◆ **Task instructions**:
Copy every entry below exactly as it appears, leaving out the images.

◆ **Records provided**:
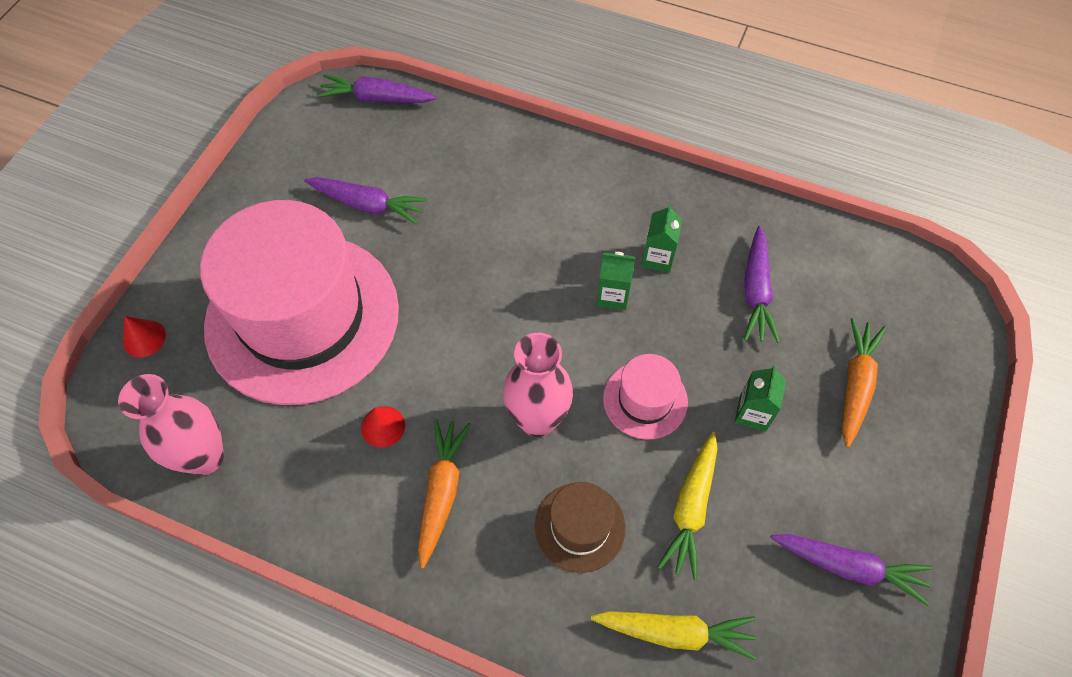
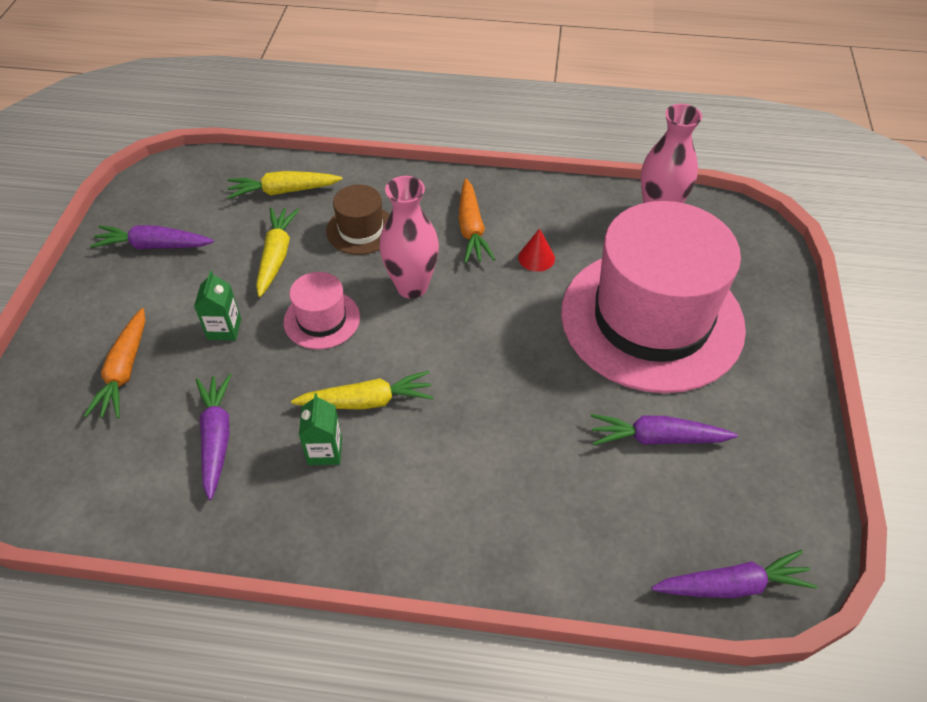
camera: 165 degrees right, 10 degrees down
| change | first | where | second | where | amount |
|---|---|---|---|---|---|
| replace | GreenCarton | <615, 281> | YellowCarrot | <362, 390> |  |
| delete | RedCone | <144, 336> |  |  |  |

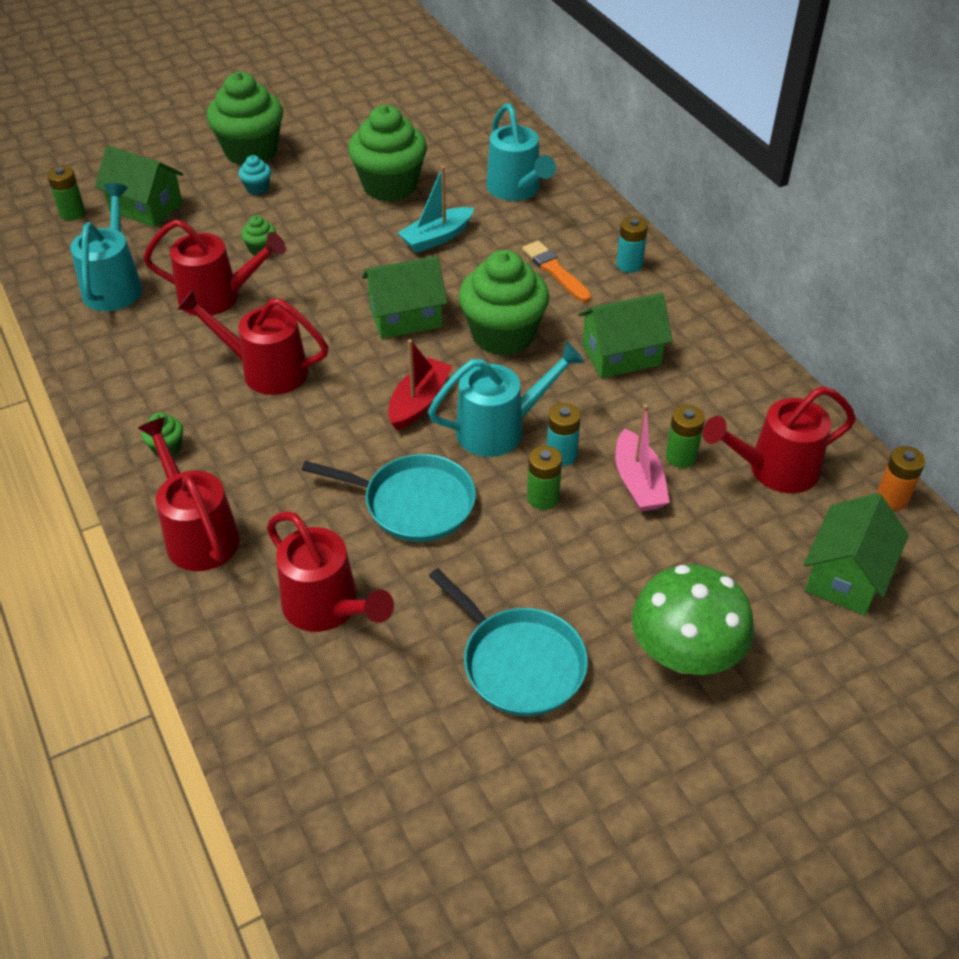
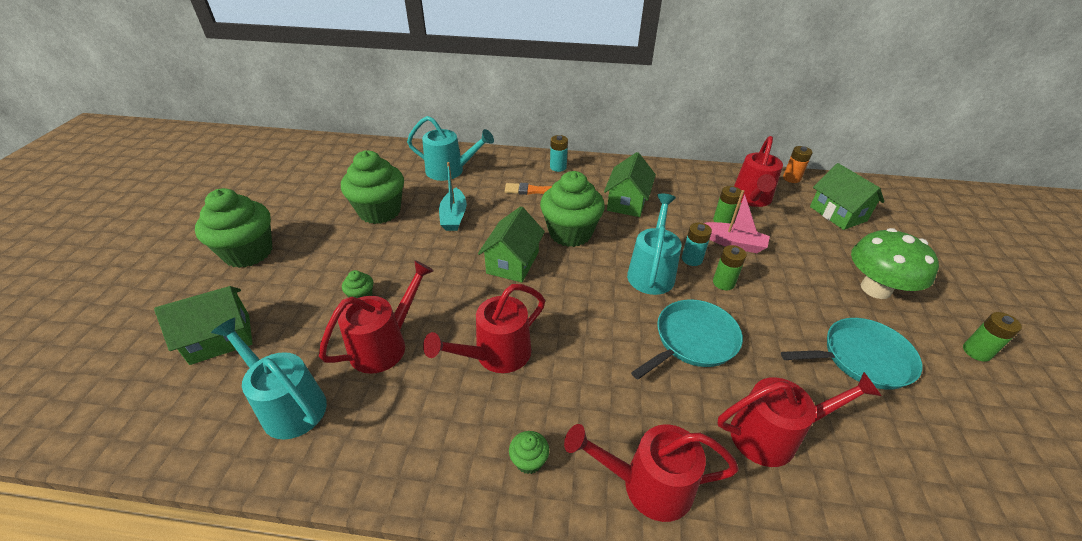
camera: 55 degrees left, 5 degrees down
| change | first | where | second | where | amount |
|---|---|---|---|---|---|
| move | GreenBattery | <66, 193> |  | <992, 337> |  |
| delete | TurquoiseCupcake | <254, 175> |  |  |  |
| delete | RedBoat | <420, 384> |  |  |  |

◆ **Exercise result**:
camera: 165 degrees right, 10 degrees down
| change | first | where | second | where | amount |
|---|---|---|---|---|---|
| replace | GreenCarton | <615, 281> | YellowCarrot | <362, 390> |  |
| delete | RedCone | <144, 336> |  |  |  |

camera: 55 degrees left, 5 degrees down
| change | first | where | second | where | amount |
|---|---|---|---|---|---|
| move | GreenBattery | <66, 193> |  | <992, 337> |  |
| delete | TurquoiseCupcake | <254, 175> |  |  |  |
| delete | RedBoat | <420, 384> |  |  |  |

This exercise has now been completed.